*** Block opens ***

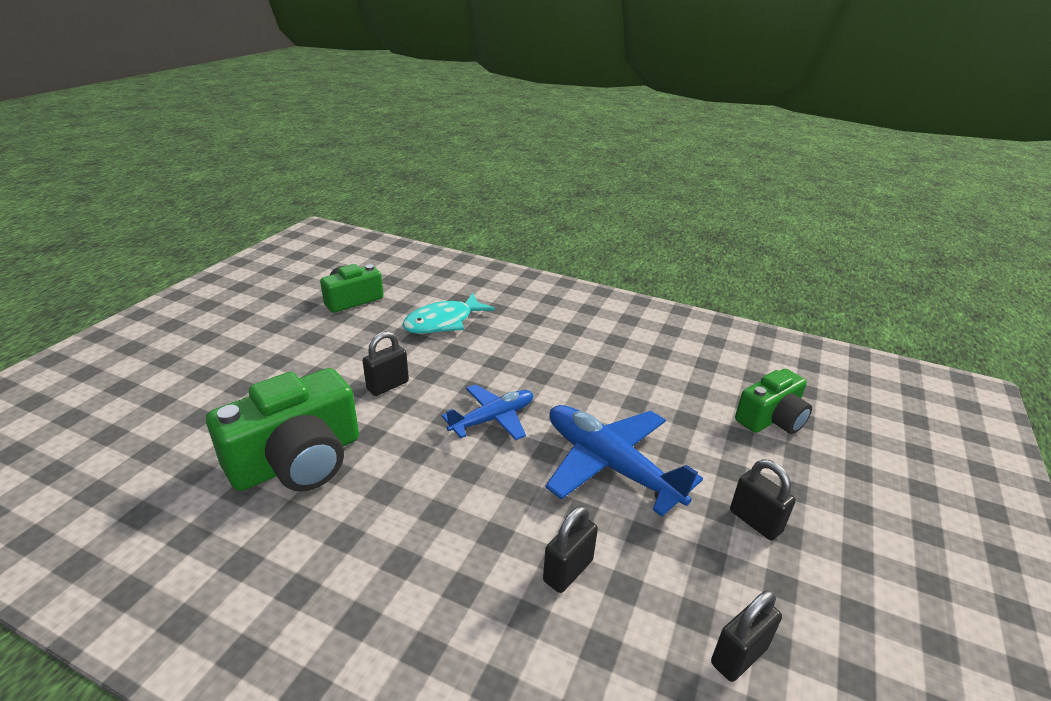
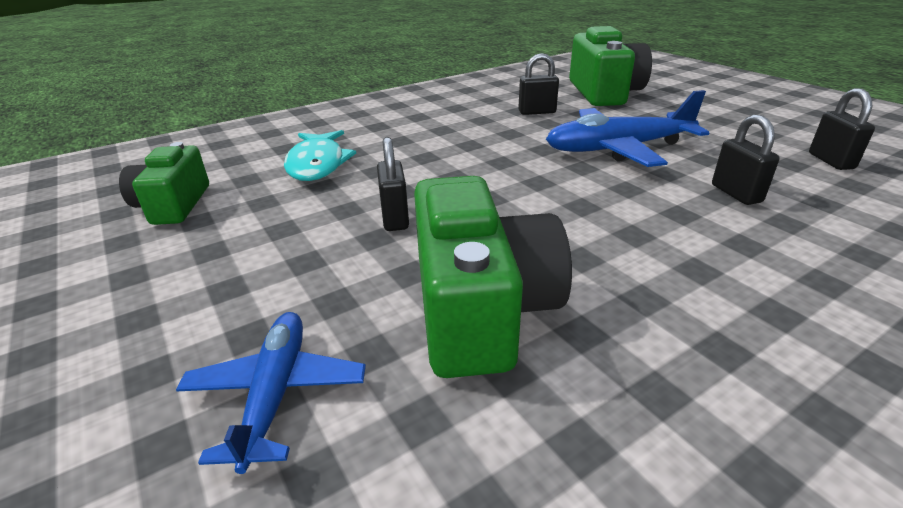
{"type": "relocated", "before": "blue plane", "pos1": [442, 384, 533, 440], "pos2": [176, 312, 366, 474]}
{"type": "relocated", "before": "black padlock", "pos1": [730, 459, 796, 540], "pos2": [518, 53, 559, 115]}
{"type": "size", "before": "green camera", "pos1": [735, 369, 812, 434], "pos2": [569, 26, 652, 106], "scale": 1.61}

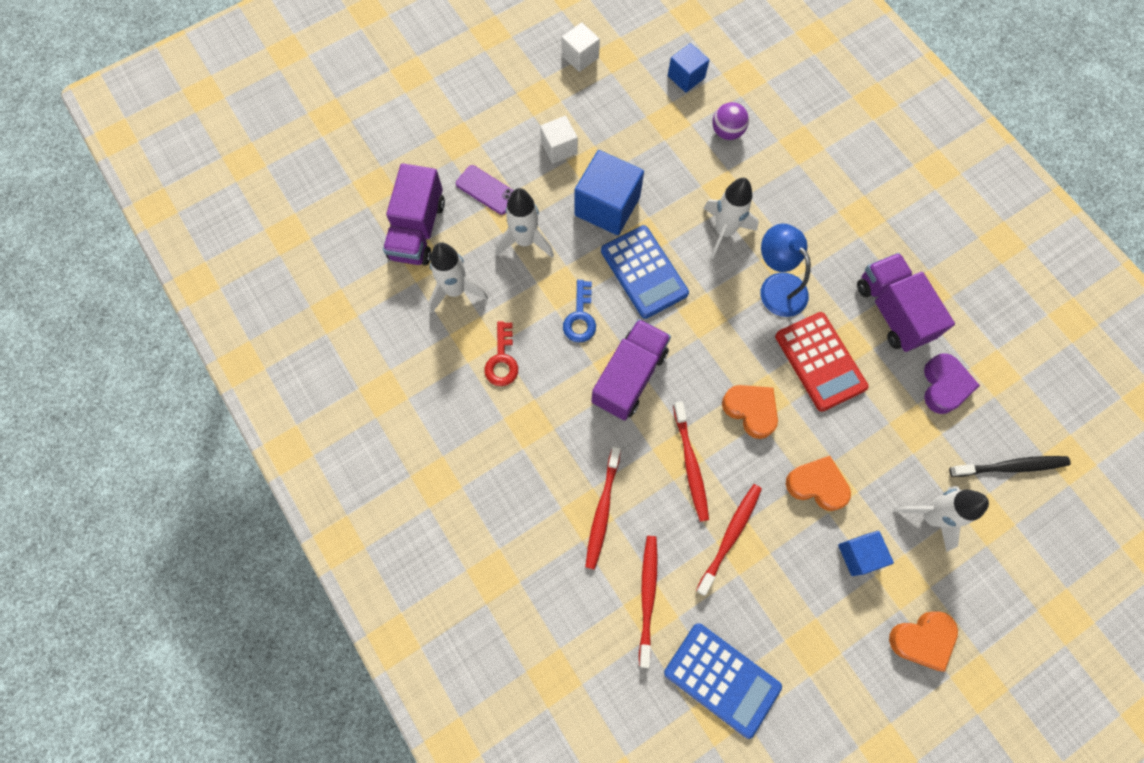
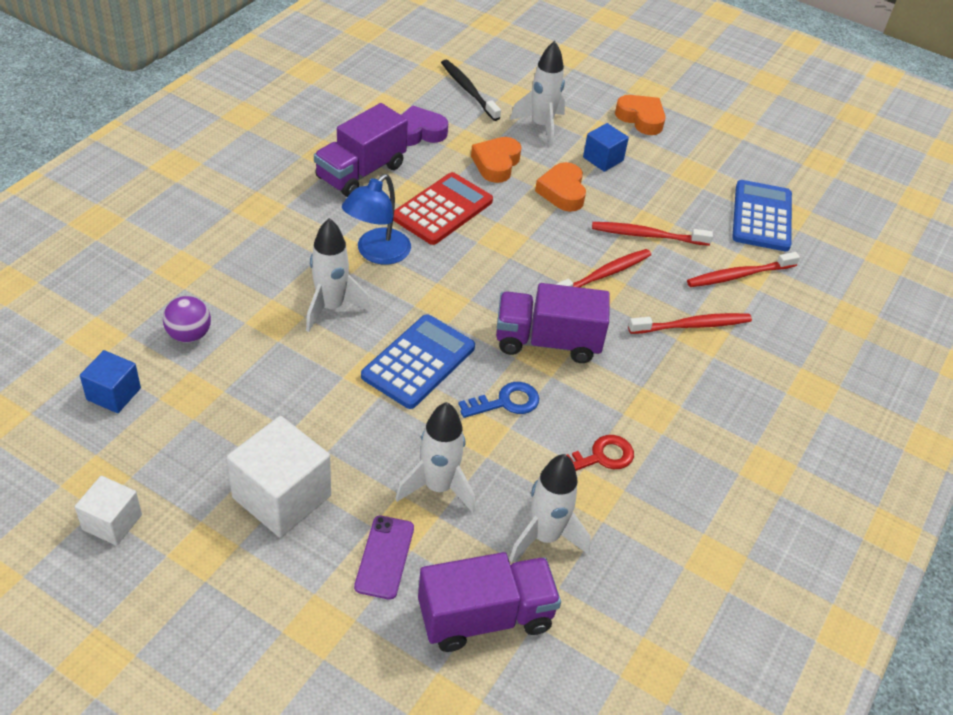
{"type": "size", "before": "white cube", "pos1": [540, 116, 578, 164], "pos2": [226, 416, 331, 537], "scale": 1.73}
{"type": "relocated", "before": "orange heart", "pos1": [722, 385, 778, 439], "pos2": [471, 137, 521, 183]}
{"type": "missing", "before": "blue cube", "pos1": [574, 150, 644, 235]}

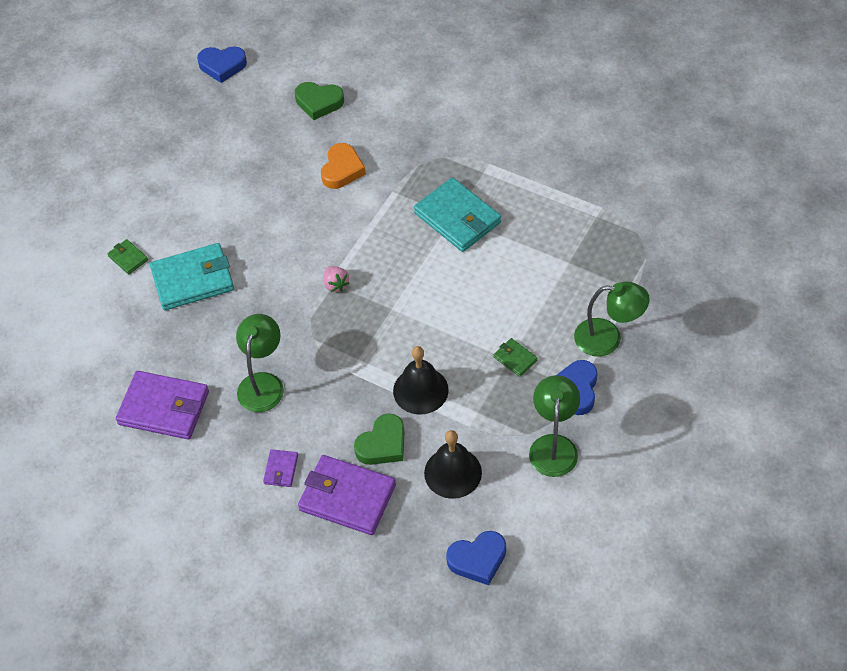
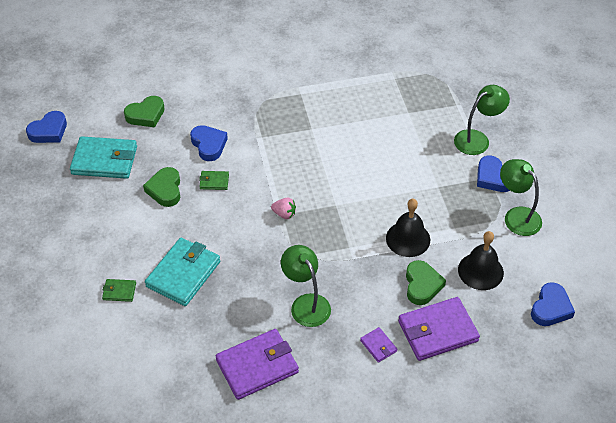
{"type": "relocated", "before": "turquoise wallet", "pos1": [414, 177, 501, 252], "pos2": [70, 136, 137, 179]}
{"type": "appeared", "after": "green heart", "pos2": [143, 167, 180, 207]}
{"type": "colour", "before": "orange heart", "after": "blue heart", "pos1": [321, 143, 366, 189], "pos2": [190, 125, 228, 161]}
{"type": "relocated", "before": "green wallet", "pos1": [494, 338, 538, 377], "pos2": [199, 171, 229, 190]}

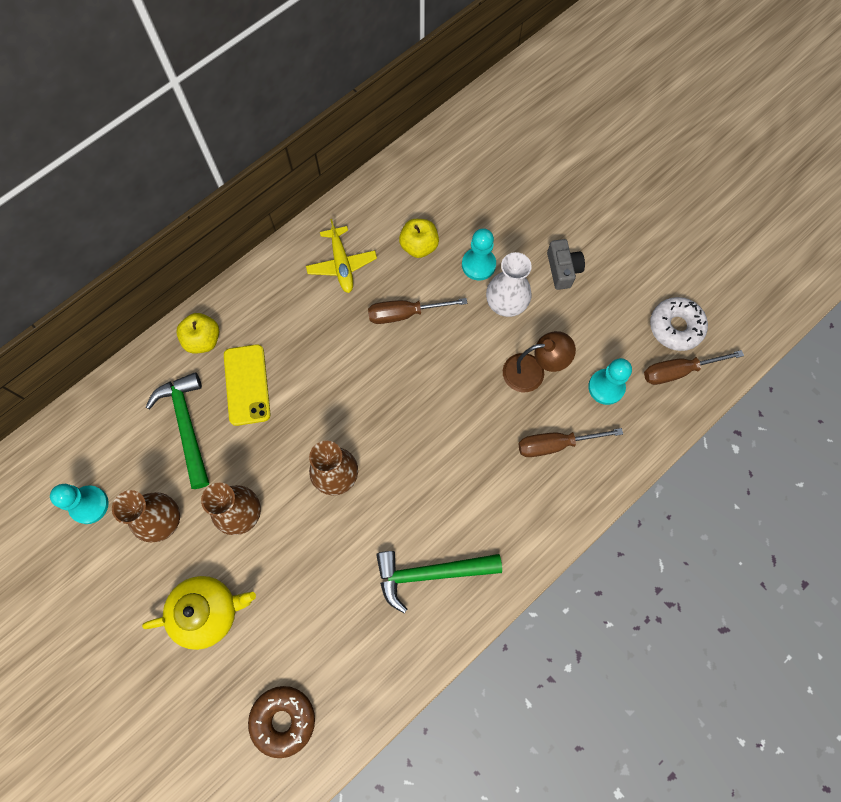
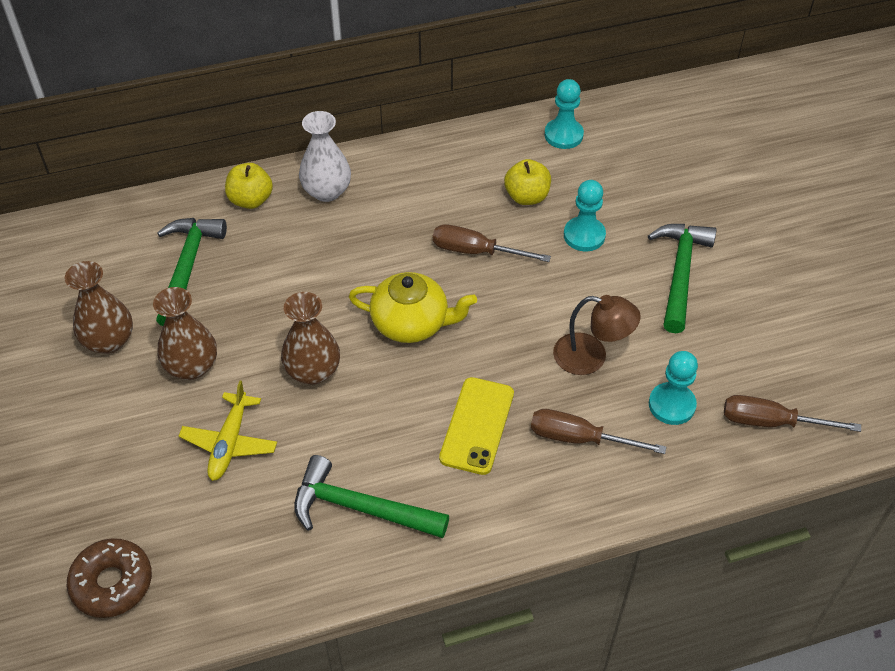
{"type": "relocated", "before": "yellow plane", "pos1": [306, 219, 377, 293], "pos2": [179, 381, 277, 481]}
{"type": "relocated", "before": "white vase", "pos1": [486, 252, 532, 317], "pos2": [299, 111, 351, 202]}
{"type": "relocated", "before": "yellow teapot", "pos1": [142, 576, 256, 650], "pos2": [349, 272, 477, 343]}
{"type": "relocated", "before": "yellow phone", "pos1": [224, 344, 271, 426], "pos2": [439, 377, 514, 475]}
{"type": "relocated", "before": "turquoise pawn", "pos1": [50, 484, 109, 524], "pos2": [544, 79, 584, 149]}
{"type": "exchanged", "before": "grey camera", "after": "green hammer", "pos1": [547, 239, 585, 290], "pos2": [648, 224, 716, 333]}
{"type": "missing", "before": "white donut", "pos1": [650, 297, 708, 351]}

*** Block closes ***

INSTRUCTIONS FOR THE TASK> Word for word, return the listing above; the pictures do not belong in the copy.

OUTPUT FOR THIS TASK>
{"type": "relocated", "before": "blue plane", "pos1": [442, 384, 533, 440], "pos2": [176, 312, 366, 474]}
{"type": "relocated", "before": "black padlock", "pos1": [730, 459, 796, 540], "pos2": [518, 53, 559, 115]}
{"type": "size", "before": "green camera", "pos1": [735, 369, 812, 434], "pos2": [569, 26, 652, 106], "scale": 1.61}

{"type": "size", "before": "white cube", "pos1": [540, 116, 578, 164], "pos2": [226, 416, 331, 537], "scale": 1.73}
{"type": "relocated", "before": "orange heart", "pos1": [722, 385, 778, 439], "pos2": [471, 137, 521, 183]}
{"type": "missing", "before": "blue cube", "pos1": [574, 150, 644, 235]}

{"type": "relocated", "before": "turquoise wallet", "pos1": [414, 177, 501, 252], "pos2": [70, 136, 137, 179]}
{"type": "appeared", "after": "green heart", "pos2": [143, 167, 180, 207]}
{"type": "colour", "before": "orange heart", "after": "blue heart", "pos1": [321, 143, 366, 189], "pos2": [190, 125, 228, 161]}
{"type": "relocated", "before": "green wallet", "pos1": [494, 338, 538, 377], "pos2": [199, 171, 229, 190]}

{"type": "relocated", "before": "yellow plane", "pos1": [306, 219, 377, 293], "pos2": [179, 381, 277, 481]}
{"type": "relocated", "before": "white vase", "pos1": [486, 252, 532, 317], "pos2": [299, 111, 351, 202]}
{"type": "relocated", "before": "yellow teapot", "pos1": [142, 576, 256, 650], "pos2": [349, 272, 477, 343]}
{"type": "relocated", "before": "yellow phone", "pos1": [224, 344, 271, 426], "pos2": [439, 377, 514, 475]}
{"type": "relocated", "before": "turquoise pawn", "pos1": [50, 484, 109, 524], "pos2": [544, 79, 584, 149]}
{"type": "exchanged", "before": "grey camera", "after": "green hammer", "pos1": [547, 239, 585, 290], "pos2": [648, 224, 716, 333]}
{"type": "missing", "before": "white donut", "pos1": [650, 297, 708, 351]}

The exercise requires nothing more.